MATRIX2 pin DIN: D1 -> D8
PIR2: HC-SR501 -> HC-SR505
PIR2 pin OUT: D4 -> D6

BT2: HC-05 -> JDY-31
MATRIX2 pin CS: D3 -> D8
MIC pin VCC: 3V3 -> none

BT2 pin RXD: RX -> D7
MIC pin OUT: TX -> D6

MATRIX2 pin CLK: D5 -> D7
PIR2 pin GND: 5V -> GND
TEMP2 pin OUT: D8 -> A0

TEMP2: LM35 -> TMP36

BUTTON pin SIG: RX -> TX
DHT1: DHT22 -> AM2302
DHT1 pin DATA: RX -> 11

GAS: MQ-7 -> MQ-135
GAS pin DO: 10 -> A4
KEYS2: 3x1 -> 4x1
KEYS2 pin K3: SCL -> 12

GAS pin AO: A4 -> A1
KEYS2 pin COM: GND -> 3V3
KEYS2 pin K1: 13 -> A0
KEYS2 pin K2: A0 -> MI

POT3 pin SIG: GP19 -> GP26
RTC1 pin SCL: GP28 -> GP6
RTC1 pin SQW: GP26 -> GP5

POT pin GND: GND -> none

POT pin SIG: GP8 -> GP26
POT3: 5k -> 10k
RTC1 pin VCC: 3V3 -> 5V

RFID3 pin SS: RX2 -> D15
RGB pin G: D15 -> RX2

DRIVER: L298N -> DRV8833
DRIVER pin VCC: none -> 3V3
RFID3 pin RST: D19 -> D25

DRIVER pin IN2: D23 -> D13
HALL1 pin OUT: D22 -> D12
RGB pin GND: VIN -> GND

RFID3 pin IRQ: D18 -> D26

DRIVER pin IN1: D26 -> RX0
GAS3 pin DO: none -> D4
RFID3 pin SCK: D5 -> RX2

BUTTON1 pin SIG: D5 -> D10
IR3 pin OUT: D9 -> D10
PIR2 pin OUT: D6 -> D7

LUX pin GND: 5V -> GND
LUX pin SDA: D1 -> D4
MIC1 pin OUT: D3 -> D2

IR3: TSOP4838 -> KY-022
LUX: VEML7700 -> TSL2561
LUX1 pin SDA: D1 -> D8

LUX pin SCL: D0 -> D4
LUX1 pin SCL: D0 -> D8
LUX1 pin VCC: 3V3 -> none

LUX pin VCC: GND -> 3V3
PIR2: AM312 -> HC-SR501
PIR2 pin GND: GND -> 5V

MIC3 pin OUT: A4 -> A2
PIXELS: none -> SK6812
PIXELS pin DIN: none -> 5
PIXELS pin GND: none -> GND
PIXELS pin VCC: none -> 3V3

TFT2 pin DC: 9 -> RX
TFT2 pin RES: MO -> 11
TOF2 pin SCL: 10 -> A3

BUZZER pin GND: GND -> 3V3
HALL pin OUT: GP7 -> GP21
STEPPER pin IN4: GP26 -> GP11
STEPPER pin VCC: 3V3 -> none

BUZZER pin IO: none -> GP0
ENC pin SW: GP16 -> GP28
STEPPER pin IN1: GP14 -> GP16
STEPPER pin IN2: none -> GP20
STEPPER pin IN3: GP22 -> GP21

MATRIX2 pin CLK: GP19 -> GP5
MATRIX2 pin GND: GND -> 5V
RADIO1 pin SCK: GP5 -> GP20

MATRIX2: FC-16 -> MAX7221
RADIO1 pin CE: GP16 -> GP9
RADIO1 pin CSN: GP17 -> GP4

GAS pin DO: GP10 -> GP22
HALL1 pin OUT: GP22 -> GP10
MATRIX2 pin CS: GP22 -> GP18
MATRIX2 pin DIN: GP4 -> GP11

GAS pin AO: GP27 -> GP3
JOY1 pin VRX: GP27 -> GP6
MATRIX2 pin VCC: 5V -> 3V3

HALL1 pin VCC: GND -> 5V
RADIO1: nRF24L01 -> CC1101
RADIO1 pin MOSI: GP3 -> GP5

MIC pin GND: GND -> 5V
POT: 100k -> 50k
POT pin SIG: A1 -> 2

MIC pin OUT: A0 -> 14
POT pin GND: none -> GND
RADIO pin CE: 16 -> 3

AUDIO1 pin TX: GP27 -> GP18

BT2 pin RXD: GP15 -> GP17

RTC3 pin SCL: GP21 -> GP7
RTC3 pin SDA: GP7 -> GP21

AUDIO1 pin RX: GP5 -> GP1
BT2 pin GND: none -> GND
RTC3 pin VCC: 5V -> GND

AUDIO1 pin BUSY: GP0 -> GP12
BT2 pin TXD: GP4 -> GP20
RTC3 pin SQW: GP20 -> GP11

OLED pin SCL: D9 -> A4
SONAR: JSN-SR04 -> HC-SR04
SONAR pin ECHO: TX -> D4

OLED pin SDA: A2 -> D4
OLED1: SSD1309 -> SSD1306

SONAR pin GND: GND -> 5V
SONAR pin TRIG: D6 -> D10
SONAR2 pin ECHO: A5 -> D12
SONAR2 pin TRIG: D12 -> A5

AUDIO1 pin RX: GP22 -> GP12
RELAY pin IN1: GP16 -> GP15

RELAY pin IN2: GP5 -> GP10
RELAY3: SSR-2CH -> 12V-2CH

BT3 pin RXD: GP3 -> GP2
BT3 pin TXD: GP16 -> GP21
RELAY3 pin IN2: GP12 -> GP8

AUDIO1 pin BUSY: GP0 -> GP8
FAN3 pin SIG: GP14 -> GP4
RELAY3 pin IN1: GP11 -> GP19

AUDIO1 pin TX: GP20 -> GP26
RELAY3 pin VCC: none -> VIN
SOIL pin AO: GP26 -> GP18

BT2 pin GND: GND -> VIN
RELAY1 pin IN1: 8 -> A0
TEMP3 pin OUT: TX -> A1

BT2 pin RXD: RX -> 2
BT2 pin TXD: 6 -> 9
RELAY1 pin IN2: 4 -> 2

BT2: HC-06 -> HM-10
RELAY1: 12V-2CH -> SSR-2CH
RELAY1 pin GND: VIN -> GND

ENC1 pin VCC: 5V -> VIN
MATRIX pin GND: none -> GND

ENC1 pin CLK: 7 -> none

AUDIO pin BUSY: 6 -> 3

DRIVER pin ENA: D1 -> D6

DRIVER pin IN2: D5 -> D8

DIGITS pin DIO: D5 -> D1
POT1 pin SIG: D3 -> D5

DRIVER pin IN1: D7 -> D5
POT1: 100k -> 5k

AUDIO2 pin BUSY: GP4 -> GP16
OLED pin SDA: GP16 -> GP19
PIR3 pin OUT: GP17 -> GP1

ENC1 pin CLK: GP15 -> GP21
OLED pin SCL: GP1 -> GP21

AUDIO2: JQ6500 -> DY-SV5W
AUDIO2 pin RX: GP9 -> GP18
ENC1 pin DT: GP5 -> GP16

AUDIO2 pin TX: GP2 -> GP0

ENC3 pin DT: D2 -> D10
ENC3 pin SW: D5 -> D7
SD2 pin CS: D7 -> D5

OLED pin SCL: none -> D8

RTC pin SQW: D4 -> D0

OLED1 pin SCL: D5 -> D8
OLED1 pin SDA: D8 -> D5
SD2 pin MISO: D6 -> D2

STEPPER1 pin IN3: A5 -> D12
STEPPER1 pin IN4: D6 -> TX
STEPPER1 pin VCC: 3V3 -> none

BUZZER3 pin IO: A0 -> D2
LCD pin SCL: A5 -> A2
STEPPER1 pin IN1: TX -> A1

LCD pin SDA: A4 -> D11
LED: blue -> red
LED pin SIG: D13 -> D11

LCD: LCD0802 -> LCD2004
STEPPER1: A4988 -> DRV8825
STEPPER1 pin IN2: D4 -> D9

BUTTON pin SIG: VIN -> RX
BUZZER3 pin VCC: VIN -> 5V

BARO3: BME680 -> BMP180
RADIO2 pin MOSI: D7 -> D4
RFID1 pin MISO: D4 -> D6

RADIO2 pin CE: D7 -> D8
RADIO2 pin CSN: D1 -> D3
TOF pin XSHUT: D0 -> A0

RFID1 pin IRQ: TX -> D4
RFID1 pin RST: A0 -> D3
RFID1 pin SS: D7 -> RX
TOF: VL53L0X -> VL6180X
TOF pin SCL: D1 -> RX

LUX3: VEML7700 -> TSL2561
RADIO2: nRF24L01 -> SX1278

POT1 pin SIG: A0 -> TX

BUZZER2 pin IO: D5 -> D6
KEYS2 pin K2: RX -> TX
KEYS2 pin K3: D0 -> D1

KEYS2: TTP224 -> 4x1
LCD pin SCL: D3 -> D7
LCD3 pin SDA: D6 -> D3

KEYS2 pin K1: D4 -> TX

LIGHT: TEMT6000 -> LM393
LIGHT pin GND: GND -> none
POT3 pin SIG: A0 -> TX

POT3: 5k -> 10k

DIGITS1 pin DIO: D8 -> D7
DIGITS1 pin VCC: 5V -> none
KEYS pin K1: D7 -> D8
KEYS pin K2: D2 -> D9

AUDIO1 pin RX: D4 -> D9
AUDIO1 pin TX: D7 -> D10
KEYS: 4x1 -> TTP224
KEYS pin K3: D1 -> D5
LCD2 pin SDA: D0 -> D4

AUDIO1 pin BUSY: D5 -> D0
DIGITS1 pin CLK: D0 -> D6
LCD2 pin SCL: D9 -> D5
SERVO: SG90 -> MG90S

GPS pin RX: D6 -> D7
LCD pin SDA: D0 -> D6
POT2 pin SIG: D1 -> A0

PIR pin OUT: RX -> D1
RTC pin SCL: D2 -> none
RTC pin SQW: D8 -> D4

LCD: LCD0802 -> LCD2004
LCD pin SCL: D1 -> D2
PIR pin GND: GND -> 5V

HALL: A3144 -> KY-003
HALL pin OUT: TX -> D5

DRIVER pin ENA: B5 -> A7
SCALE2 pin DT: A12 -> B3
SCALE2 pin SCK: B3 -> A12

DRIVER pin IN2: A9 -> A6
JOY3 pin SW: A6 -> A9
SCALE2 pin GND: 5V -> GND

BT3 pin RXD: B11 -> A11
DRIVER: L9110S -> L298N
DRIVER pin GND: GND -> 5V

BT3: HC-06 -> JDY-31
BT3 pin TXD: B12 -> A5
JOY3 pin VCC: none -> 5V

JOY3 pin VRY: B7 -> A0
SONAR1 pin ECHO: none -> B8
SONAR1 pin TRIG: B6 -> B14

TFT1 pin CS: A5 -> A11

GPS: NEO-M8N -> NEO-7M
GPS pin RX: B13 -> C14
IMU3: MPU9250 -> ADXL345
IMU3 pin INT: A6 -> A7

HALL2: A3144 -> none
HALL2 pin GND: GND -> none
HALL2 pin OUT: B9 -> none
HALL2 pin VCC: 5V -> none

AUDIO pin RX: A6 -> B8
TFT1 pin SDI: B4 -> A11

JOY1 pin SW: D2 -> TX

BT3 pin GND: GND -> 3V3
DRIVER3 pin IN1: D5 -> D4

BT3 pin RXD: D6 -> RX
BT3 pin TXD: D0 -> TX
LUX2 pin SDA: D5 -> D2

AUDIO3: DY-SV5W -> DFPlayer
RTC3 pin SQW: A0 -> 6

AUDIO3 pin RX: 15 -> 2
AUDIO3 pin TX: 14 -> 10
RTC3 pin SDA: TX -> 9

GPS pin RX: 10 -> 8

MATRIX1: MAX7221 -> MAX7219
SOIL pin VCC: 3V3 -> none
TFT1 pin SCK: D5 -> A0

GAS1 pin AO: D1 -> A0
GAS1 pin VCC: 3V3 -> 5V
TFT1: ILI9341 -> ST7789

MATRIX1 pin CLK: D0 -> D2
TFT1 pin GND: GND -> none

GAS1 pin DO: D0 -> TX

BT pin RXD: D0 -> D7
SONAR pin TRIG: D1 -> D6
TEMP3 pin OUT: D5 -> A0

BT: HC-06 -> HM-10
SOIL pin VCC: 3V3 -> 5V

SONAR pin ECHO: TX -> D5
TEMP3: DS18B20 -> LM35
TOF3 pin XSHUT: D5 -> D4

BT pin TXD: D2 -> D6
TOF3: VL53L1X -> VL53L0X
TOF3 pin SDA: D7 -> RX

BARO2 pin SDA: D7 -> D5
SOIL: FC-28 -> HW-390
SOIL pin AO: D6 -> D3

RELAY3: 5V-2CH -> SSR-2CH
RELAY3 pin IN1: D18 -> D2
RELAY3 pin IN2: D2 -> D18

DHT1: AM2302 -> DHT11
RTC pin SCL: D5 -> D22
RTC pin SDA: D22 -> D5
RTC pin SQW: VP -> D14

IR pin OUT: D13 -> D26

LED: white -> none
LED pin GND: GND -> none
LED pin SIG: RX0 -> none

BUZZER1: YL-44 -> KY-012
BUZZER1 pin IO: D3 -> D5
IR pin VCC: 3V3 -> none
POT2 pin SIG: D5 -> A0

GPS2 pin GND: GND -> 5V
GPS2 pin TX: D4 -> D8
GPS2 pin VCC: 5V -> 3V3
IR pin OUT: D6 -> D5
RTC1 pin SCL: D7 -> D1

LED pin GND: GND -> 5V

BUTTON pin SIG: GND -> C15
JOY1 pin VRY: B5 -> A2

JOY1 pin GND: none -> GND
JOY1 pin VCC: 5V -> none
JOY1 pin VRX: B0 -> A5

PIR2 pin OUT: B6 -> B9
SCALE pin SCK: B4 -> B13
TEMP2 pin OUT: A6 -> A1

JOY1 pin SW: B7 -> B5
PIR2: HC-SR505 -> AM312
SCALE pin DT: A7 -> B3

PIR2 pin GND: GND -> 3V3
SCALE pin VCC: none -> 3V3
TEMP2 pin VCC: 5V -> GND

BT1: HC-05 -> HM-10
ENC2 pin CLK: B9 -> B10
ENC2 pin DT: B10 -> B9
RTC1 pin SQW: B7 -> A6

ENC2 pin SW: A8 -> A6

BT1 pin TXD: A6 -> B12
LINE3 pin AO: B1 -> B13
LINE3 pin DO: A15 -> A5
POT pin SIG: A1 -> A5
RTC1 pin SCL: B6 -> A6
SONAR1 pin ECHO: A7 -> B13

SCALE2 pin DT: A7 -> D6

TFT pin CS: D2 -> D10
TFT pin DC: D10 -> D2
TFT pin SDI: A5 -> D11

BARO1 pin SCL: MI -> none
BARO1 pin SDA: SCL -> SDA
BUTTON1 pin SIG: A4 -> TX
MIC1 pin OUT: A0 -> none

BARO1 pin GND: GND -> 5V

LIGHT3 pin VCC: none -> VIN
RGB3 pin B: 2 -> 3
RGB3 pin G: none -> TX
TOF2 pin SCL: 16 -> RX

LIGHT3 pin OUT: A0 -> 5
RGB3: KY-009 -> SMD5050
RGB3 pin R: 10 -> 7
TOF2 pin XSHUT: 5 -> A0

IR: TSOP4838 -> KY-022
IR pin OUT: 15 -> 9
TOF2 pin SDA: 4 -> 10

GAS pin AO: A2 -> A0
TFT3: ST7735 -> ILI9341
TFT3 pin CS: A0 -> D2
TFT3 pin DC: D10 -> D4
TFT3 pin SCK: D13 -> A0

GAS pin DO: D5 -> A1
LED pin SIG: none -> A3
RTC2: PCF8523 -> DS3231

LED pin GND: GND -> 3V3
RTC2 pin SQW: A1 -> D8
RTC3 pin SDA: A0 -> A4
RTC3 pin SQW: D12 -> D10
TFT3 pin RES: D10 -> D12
=-=-=-=-=
### TO DO
Beginning with the line that holds "IR pin VCC: 3V3 -> none" and ending with the last line of the material, output each line exactly and nothing beyond them.

### THE ANSWER
IR pin VCC: 3V3 -> none
POT2 pin SIG: D5 -> A0

GPS2 pin GND: GND -> 5V
GPS2 pin TX: D4 -> D8
GPS2 pin VCC: 5V -> 3V3
IR pin OUT: D6 -> D5
RTC1 pin SCL: D7 -> D1

LED pin GND: GND -> 5V

BUTTON pin SIG: GND -> C15
JOY1 pin VRY: B5 -> A2

JOY1 pin GND: none -> GND
JOY1 pin VCC: 5V -> none
JOY1 pin VRX: B0 -> A5

PIR2 pin OUT: B6 -> B9
SCALE pin SCK: B4 -> B13
TEMP2 pin OUT: A6 -> A1

JOY1 pin SW: B7 -> B5
PIR2: HC-SR505 -> AM312
SCALE pin DT: A7 -> B3

PIR2 pin GND: GND -> 3V3
SCALE pin VCC: none -> 3V3
TEMP2 pin VCC: 5V -> GND

BT1: HC-05 -> HM-10
ENC2 pin CLK: B9 -> B10
ENC2 pin DT: B10 -> B9
RTC1 pin SQW: B7 -> A6

ENC2 pin SW: A8 -> A6

BT1 pin TXD: A6 -> B12
LINE3 pin AO: B1 -> B13
LINE3 pin DO: A15 -> A5
POT pin SIG: A1 -> A5
RTC1 pin SCL: B6 -> A6
SONAR1 pin ECHO: A7 -> B13

SCALE2 pin DT: A7 -> D6

TFT pin CS: D2 -> D10
TFT pin DC: D10 -> D2
TFT pin SDI: A5 -> D11

BARO1 pin SCL: MI -> none
BARO1 pin SDA: SCL -> SDA
BUTTON1 pin SIG: A4 -> TX
MIC1 pin OUT: A0 -> none

BARO1 pin GND: GND -> 5V

LIGHT3 pin VCC: none -> VIN
RGB3 pin B: 2 -> 3
RGB3 pin G: none -> TX
TOF2 pin SCL: 16 -> RX

LIGHT3 pin OUT: A0 -> 5
RGB3: KY-009 -> SMD5050
RGB3 pin R: 10 -> 7
TOF2 pin XSHUT: 5 -> A0

IR: TSOP4838 -> KY-022
IR pin OUT: 15 -> 9
TOF2 pin SDA: 4 -> 10

GAS pin AO: A2 -> A0
TFT3: ST7735 -> ILI9341
TFT3 pin CS: A0 -> D2
TFT3 pin DC: D10 -> D4
TFT3 pin SCK: D13 -> A0

GAS pin DO: D5 -> A1
LED pin SIG: none -> A3
RTC2: PCF8523 -> DS3231

LED pin GND: GND -> 3V3
RTC2 pin SQW: A1 -> D8
RTC3 pin SDA: A0 -> A4
RTC3 pin SQW: D12 -> D10
TFT3 pin RES: D10 -> D12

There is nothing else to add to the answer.